REQUIREMENT -
Beginning with the first line, return the material verbatim and without pictures.

WORKING DATA -
########

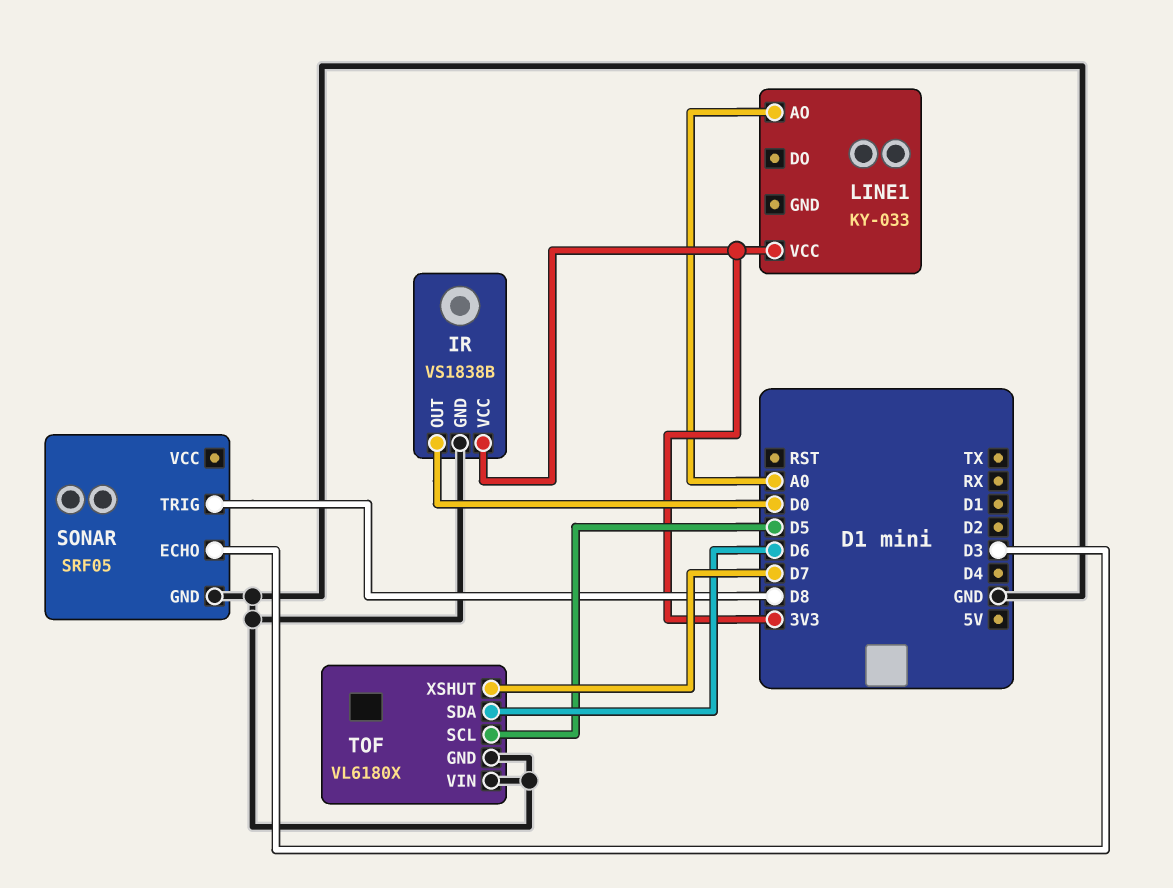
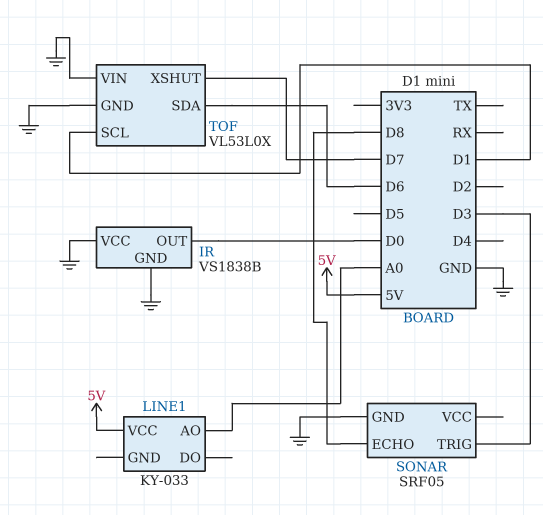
IR pin VCC: 3V3 -> GND
LINE1 pin VCC: 3V3 -> 5V
SONAR pin ECHO: D3 -> D8
SONAR pin TRIG: D8 -> D3
TOF: VL6180X -> VL53L0X
TOF pin SCL: D5 -> D1

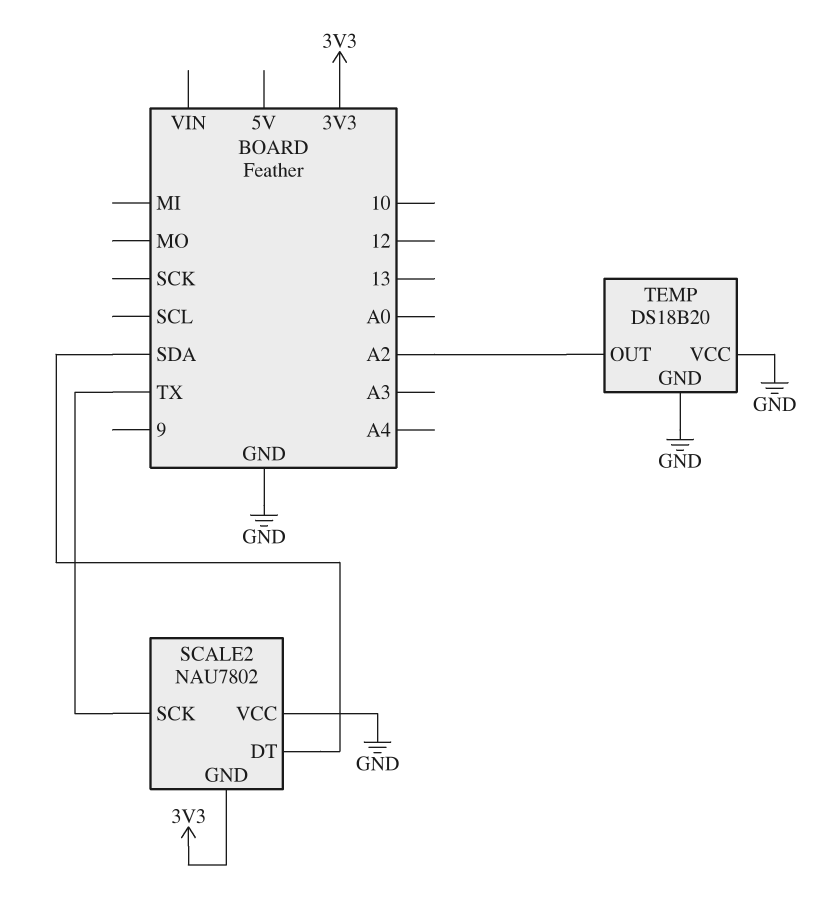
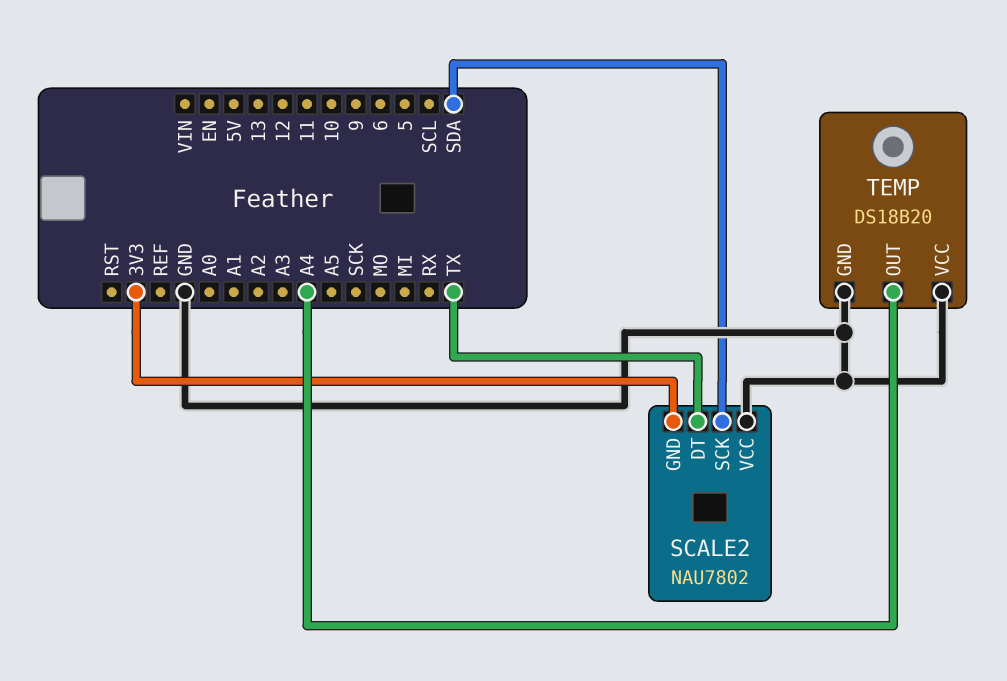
SCALE2 pin DT: SDA -> TX
SCALE2 pin SCK: TX -> SDA
TEMP pin OUT: A2 -> A4

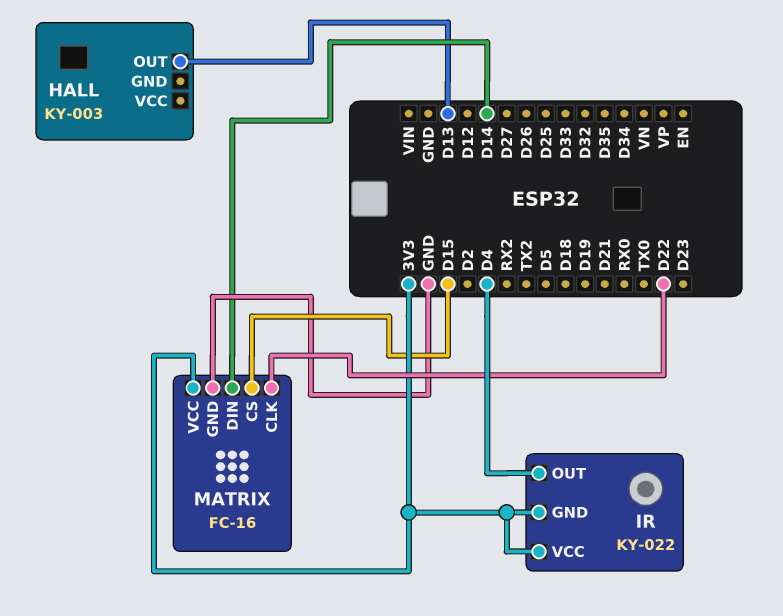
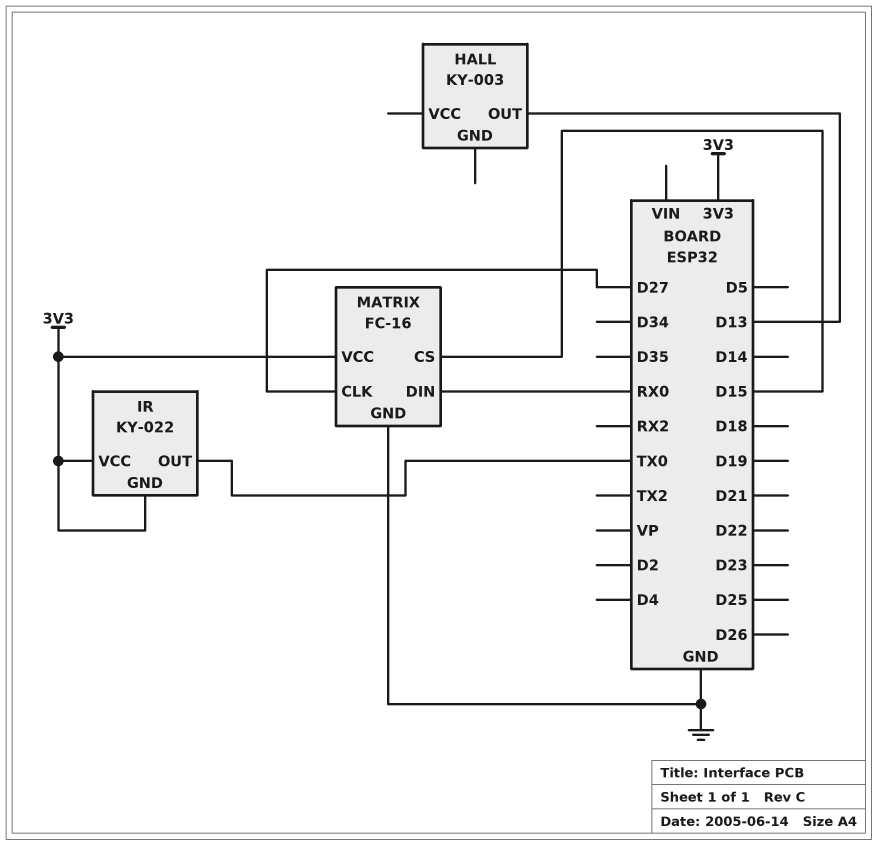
IR pin OUT: D4 -> TX0
MATRIX pin CLK: D22 -> D27
MATRIX pin DIN: D14 -> RX0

########

YOUR RESPONSE -
IR pin VCC: 3V3 -> GND
LINE1 pin VCC: 3V3 -> 5V
SONAR pin ECHO: D3 -> D8
SONAR pin TRIG: D8 -> D3
TOF: VL6180X -> VL53L0X
TOF pin SCL: D5 -> D1

SCALE2 pin DT: SDA -> TX
SCALE2 pin SCK: TX -> SDA
TEMP pin OUT: A2 -> A4

IR pin OUT: D4 -> TX0
MATRIX pin CLK: D22 -> D27
MATRIX pin DIN: D14 -> RX0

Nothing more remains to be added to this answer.